Start
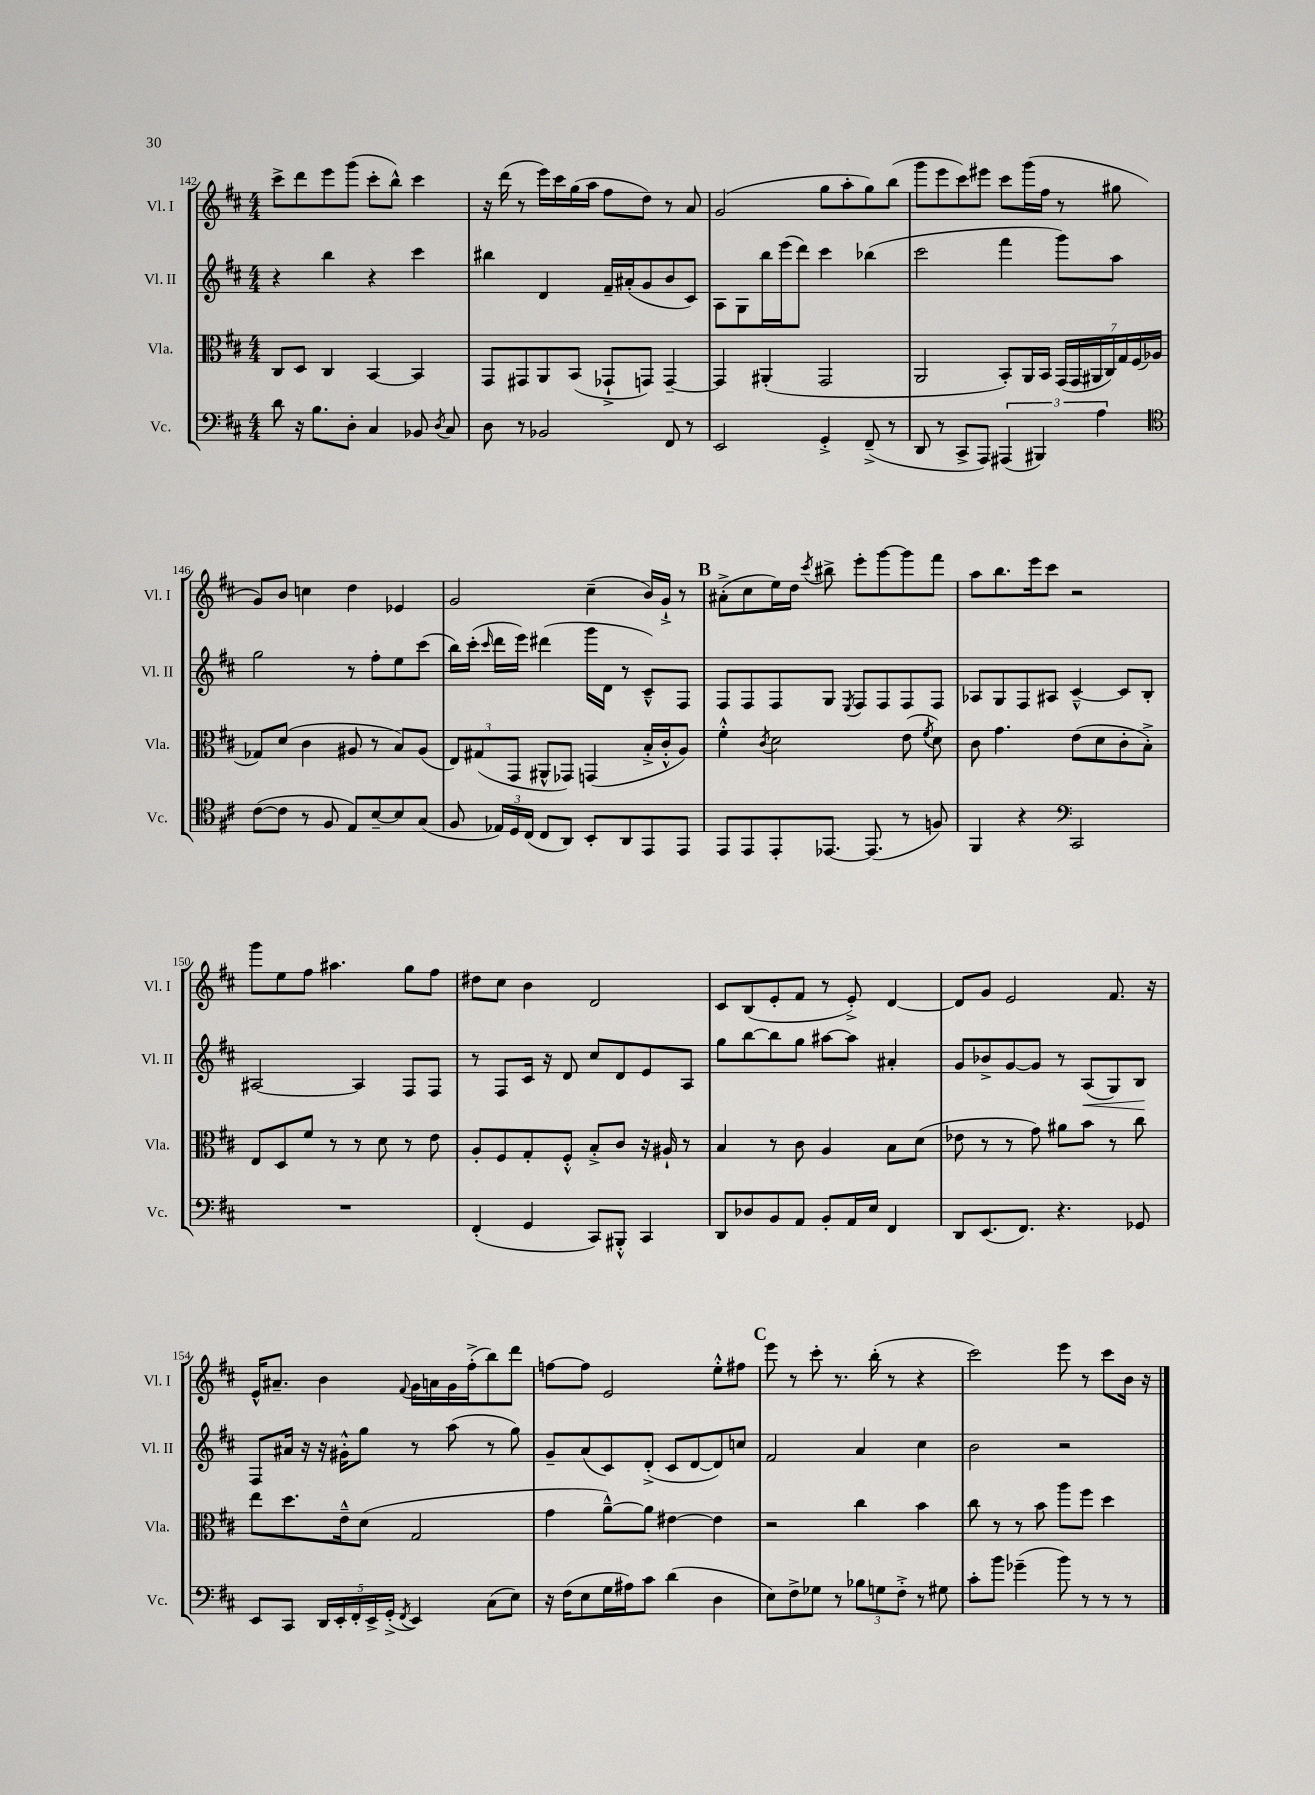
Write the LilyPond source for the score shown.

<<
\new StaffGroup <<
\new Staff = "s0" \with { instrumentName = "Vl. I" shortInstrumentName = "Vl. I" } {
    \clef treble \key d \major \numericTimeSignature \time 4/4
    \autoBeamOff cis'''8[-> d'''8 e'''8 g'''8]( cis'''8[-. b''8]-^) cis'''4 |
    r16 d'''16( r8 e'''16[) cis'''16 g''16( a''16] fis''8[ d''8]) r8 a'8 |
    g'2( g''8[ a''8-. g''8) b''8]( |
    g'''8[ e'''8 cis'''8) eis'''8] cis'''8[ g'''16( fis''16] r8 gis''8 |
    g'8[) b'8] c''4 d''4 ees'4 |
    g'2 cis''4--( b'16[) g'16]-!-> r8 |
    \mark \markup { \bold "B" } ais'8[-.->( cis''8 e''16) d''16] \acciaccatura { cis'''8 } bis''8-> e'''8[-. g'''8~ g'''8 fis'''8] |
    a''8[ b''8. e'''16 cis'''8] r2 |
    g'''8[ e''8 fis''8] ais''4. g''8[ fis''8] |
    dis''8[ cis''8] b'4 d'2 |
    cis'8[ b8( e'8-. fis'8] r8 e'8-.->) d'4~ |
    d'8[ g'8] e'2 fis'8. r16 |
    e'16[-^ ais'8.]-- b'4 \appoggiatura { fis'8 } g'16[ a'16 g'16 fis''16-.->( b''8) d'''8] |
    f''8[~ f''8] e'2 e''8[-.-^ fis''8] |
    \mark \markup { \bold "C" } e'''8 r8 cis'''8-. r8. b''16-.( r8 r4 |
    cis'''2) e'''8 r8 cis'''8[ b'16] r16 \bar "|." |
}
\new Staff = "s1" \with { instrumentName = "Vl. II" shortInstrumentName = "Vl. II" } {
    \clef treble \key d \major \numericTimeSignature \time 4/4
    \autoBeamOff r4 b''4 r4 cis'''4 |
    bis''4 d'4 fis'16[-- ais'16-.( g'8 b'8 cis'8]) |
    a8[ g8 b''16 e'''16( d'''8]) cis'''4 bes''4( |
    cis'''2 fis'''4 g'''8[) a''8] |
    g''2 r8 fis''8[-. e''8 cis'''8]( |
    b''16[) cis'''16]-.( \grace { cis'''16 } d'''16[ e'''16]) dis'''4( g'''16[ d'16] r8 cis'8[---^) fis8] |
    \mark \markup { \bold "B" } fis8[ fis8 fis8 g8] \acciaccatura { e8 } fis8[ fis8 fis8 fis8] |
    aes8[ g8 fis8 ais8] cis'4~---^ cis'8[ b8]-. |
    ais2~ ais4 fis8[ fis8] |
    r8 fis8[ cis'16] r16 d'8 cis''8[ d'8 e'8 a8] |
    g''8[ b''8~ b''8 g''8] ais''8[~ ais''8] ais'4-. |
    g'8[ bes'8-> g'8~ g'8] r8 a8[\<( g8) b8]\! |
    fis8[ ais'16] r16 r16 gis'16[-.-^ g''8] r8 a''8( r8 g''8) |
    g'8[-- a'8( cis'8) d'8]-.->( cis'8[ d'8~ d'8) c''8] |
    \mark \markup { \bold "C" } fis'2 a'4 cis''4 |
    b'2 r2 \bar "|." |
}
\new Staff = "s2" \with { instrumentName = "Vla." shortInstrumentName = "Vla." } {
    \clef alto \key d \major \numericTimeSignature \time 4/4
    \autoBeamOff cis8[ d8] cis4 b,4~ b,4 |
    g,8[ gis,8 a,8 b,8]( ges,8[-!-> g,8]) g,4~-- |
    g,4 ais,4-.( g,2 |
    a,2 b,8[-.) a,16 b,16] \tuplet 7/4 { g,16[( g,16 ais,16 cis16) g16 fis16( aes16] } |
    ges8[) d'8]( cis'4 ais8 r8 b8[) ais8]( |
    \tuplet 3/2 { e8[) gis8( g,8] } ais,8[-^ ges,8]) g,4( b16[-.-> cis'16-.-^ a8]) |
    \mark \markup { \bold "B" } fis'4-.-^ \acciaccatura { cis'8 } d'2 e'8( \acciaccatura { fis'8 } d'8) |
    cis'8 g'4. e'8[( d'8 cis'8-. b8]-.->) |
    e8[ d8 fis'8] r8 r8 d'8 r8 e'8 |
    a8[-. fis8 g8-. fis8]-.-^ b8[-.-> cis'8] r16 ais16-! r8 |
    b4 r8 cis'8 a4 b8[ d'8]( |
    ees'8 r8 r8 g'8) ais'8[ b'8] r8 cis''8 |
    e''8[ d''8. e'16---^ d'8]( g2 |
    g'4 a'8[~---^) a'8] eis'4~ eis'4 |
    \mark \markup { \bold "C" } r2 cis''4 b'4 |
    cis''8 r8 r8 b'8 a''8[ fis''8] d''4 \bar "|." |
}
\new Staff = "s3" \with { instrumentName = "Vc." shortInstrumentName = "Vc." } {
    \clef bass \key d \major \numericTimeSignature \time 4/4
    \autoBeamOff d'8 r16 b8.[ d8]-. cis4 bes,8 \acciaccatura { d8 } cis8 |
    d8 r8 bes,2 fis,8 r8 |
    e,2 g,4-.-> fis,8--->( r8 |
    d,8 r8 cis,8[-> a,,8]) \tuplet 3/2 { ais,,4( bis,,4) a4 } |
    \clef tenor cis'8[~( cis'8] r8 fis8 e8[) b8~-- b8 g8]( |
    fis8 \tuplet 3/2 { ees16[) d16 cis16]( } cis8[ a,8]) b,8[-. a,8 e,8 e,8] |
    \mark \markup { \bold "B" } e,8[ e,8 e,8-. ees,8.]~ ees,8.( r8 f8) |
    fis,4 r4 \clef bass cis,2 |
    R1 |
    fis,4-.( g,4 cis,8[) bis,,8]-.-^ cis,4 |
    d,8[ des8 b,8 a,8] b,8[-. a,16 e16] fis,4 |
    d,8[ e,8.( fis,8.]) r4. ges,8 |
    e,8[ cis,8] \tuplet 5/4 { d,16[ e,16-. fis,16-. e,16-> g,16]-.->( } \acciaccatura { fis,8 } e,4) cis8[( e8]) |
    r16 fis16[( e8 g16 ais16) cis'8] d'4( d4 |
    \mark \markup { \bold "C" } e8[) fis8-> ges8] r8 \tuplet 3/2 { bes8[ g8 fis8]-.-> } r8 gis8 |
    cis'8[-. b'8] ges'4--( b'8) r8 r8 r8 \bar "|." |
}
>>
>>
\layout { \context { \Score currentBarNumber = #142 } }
End
Task to carry out: Say how many lines in the rows above contain the string "autoBeamOff", matching case exactly. Give only the number.

Reply to the task: 4